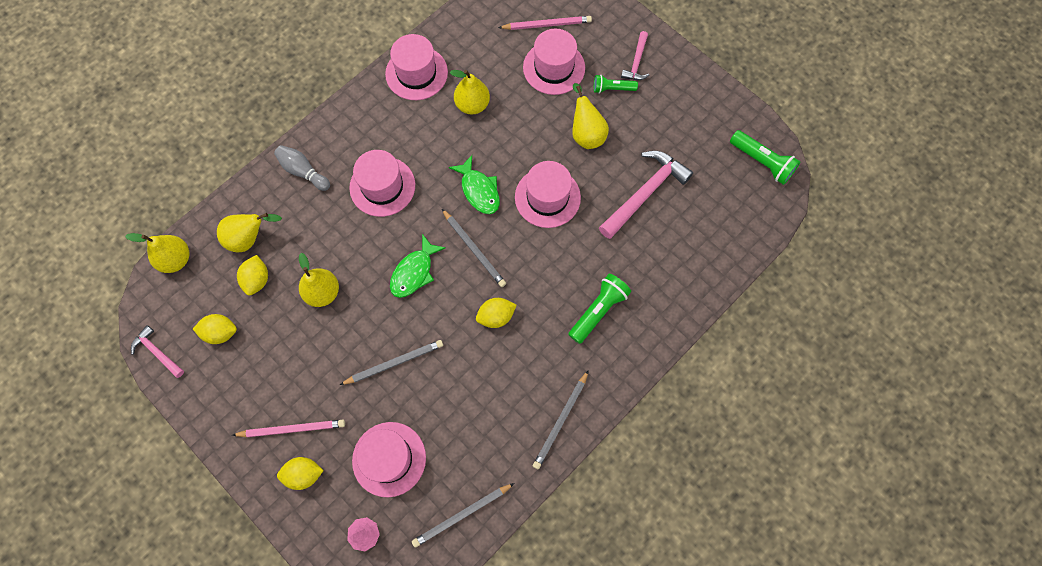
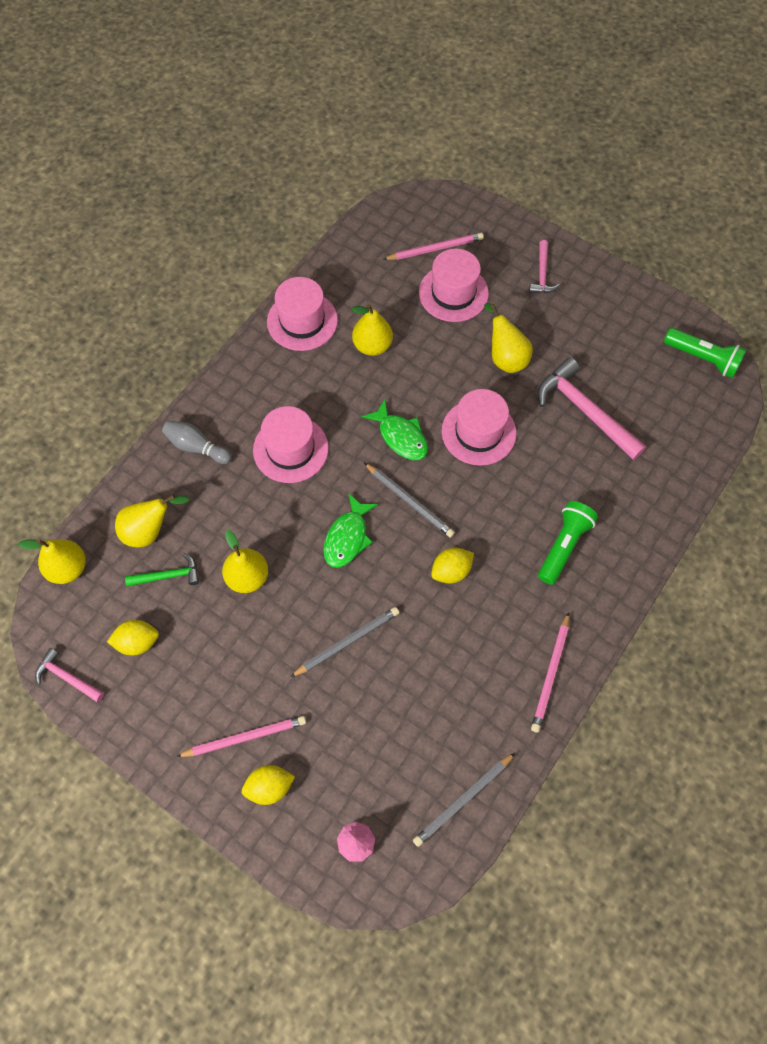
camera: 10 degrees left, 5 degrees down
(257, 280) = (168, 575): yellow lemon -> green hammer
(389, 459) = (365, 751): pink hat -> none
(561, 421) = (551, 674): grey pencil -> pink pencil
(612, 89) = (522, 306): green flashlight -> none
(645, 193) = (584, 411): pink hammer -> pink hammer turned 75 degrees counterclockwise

■ **Assignment**
Every record above must be repeated exactly, with the pictures dropped.

■ **Worked solution**
camera: 10 degrees left, 5 degrees down
(257, 280) = (168, 575): yellow lemon -> green hammer
(389, 459) = (365, 751): pink hat -> none
(561, 421) = (551, 674): grey pencil -> pink pencil
(612, 89) = (522, 306): green flashlight -> none
(645, 193) = (584, 411): pink hammer -> pink hammer turned 75 degrees counterclockwise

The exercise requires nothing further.